::: Given records
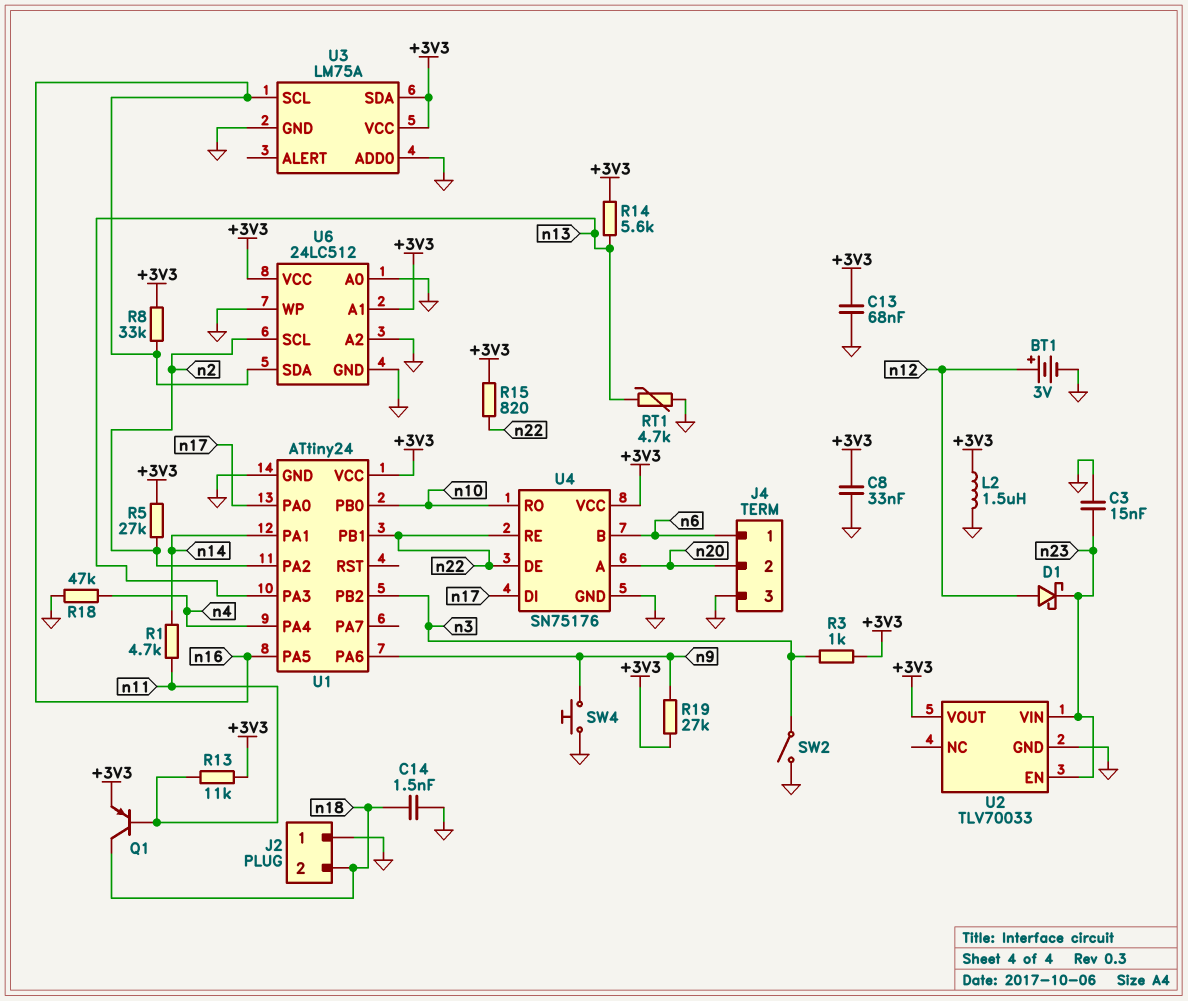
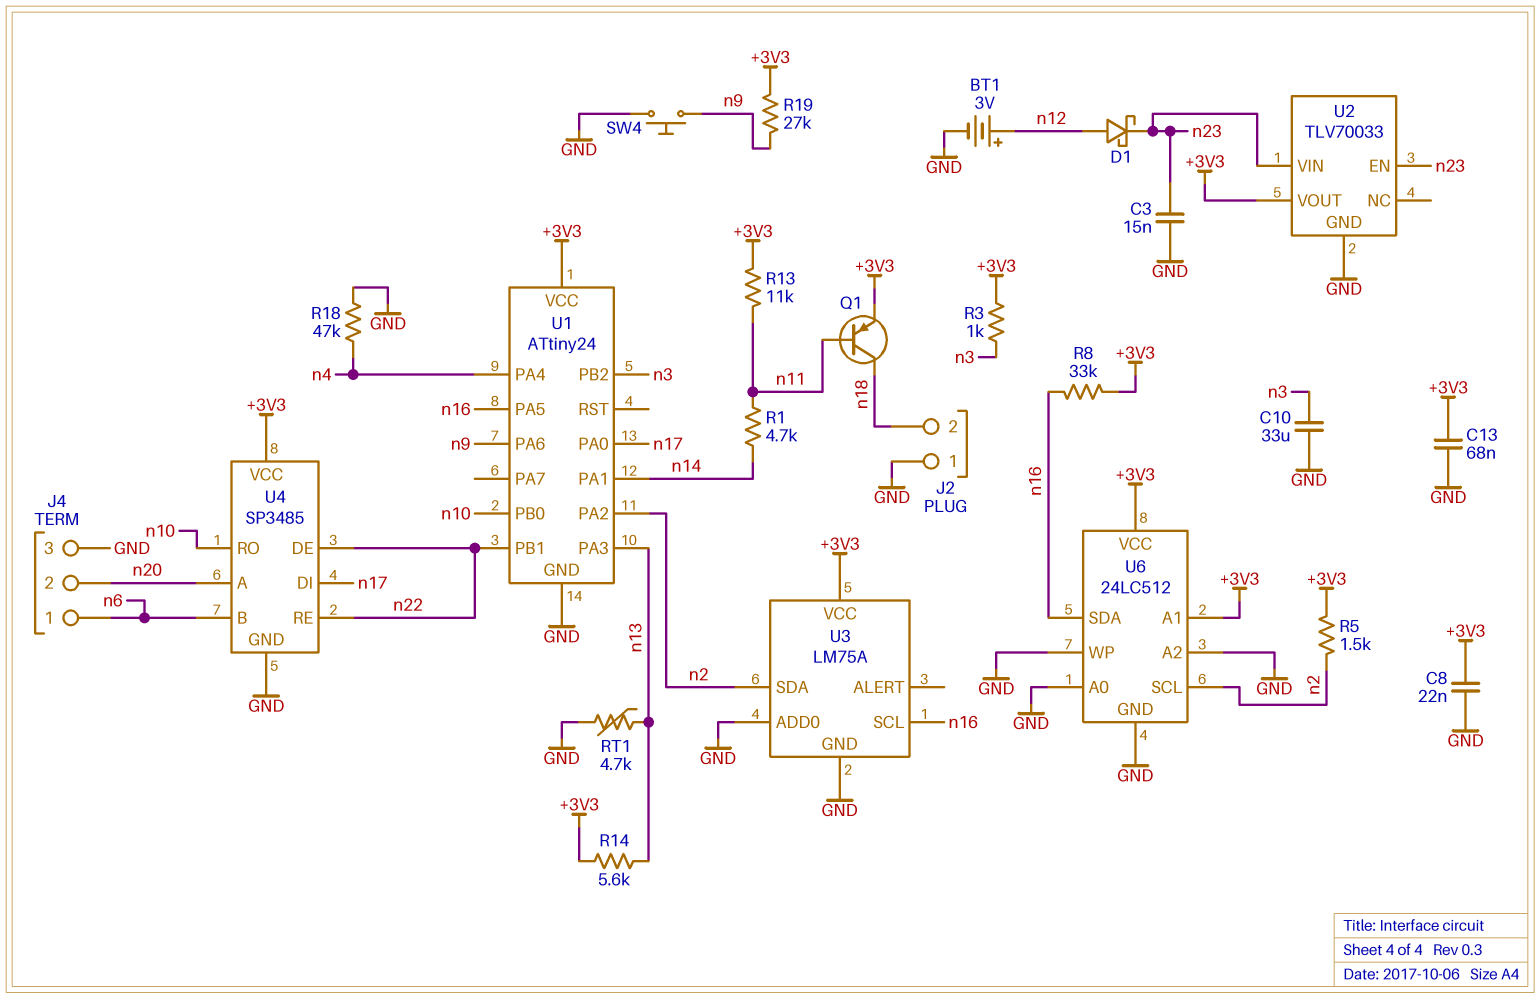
C8: 33nF (+3V3, GND) -> 22nF (+3V3, GND)
C10: none -> 33uF (GND, n3)
C14: 1.5nF (GND, n18) -> none
L2: 1.5uH (+3V3, GND) -> none
R5: 27k (+3V3, n2) -> 1.5k (+3V3, n2)
R15: 820 (+3V3, n22) -> none
SW2: switch (GND, n3) -> none
U3 pin SDA: +3V3 -> n2
U4: SN75176 -> SP3485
::::::
[Required work]: Set aside each line above that includes the string "none" and report it.

[Solution to this exercise]:
C10: none -> 33uF (GND, n3)
C14: 1.5nF (GND, n18) -> none
L2: 1.5uH (+3V3, GND) -> none
R15: 820 (+3V3, n22) -> none
SW2: switch (GND, n3) -> none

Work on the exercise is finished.